Task details
Exactly the lines from the start of the data below through the line containing "blue line: (156, 185) -> (137, 201), moved" must be returned, and no others.

Items from a dataset
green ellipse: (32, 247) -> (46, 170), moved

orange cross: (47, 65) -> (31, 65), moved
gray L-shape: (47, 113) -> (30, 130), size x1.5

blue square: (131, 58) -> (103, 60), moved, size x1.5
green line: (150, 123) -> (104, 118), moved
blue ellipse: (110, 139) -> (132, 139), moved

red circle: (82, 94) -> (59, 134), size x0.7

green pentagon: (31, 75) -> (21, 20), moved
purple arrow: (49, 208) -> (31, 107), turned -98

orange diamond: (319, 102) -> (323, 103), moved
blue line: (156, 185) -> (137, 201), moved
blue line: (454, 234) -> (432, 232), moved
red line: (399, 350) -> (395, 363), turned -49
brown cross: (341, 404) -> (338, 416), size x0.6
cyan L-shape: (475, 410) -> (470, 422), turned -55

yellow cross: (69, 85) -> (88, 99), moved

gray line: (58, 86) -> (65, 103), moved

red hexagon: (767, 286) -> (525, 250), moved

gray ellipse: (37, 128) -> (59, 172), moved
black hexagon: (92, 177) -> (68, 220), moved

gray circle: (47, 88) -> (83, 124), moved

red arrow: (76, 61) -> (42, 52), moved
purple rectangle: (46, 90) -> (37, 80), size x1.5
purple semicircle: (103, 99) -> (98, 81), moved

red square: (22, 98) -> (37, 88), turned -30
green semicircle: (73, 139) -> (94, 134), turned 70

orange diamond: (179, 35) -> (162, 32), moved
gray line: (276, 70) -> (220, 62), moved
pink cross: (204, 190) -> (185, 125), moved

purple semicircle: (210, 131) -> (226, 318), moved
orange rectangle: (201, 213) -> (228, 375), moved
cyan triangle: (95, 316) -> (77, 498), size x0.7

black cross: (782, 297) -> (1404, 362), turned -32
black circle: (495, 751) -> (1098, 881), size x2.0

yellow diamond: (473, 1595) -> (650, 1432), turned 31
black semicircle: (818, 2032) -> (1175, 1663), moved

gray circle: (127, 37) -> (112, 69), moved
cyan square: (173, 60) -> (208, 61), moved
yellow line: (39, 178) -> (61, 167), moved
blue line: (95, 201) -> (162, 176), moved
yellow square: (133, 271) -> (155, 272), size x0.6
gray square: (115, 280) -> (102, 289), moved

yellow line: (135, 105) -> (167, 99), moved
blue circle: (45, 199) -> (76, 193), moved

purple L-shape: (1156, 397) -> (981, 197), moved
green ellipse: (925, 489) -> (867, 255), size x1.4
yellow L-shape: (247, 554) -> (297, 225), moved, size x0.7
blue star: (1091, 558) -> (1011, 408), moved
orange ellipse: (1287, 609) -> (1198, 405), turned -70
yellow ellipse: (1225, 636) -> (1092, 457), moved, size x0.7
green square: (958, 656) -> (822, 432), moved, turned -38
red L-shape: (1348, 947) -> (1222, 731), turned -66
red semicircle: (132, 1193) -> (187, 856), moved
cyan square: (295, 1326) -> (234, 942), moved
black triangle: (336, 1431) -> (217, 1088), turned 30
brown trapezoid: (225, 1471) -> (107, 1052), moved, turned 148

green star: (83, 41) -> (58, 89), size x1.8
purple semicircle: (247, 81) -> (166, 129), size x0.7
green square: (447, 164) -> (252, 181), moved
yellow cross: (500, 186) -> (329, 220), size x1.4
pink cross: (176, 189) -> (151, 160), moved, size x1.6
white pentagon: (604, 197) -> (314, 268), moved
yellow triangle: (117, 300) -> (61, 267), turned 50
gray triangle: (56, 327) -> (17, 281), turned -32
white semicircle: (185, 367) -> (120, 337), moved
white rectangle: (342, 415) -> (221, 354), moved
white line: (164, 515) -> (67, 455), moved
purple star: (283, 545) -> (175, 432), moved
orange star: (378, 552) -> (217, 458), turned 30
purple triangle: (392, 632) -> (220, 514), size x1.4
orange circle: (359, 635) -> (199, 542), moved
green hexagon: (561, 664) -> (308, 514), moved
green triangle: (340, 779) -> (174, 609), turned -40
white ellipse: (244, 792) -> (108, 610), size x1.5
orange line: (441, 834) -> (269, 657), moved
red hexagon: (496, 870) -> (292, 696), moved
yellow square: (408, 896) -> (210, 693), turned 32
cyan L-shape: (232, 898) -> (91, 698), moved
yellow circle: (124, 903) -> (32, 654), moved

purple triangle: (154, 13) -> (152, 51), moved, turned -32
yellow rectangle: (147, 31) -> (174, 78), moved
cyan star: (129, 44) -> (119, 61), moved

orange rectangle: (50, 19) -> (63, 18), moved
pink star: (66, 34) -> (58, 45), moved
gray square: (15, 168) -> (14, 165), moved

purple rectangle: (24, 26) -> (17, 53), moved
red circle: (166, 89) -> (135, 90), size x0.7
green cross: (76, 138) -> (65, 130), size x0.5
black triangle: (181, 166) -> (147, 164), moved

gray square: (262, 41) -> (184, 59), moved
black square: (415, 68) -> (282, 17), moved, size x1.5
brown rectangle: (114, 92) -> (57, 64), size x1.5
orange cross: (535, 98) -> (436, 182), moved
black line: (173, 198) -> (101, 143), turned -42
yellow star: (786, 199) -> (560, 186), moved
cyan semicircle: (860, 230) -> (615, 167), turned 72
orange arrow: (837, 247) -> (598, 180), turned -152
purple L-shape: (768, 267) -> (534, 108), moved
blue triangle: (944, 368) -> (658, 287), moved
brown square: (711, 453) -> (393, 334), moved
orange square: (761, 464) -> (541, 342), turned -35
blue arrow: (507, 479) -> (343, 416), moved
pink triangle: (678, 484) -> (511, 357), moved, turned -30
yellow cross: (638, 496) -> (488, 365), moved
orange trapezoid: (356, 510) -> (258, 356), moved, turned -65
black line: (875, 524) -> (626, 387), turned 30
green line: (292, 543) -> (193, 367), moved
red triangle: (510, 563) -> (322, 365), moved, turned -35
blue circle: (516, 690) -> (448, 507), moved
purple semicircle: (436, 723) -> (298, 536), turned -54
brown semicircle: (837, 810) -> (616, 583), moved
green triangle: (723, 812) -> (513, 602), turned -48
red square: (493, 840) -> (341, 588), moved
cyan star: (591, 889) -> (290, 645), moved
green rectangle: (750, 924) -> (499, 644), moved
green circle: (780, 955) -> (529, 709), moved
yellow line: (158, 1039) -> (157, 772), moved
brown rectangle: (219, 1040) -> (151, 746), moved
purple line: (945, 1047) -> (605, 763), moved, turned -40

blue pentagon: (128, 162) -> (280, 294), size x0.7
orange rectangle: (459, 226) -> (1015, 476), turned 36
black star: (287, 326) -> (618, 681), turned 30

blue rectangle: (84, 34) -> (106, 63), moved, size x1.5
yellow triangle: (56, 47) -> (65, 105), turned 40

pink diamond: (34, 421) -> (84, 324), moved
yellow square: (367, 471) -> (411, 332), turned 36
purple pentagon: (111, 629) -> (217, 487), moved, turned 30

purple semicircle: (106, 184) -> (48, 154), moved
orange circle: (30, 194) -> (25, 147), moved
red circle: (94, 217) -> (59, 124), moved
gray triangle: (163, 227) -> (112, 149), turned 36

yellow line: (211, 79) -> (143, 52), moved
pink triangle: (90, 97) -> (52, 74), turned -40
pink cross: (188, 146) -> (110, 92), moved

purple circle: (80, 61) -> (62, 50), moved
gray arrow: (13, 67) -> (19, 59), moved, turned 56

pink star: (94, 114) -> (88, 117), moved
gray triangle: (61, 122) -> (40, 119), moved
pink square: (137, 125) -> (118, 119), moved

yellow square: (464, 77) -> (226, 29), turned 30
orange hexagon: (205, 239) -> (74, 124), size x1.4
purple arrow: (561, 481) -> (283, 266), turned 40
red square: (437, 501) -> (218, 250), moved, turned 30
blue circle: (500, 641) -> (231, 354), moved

Problem solution
green ellipse: (32, 247) -> (46, 170), moved

orange cross: (47, 65) -> (31, 65), moved
gray L-shape: (47, 113) -> (30, 130), size x1.5

blue square: (131, 58) -> (103, 60), moved, size x1.5
green line: (150, 123) -> (104, 118), moved
blue ellipse: (110, 139) -> (132, 139), moved

red circle: (82, 94) -> (59, 134), size x0.7

green pentagon: (31, 75) -> (21, 20), moved
purple arrow: (49, 208) -> (31, 107), turned -98

orange diamond: (319, 102) -> (323, 103), moved
blue line: (156, 185) -> (137, 201), moved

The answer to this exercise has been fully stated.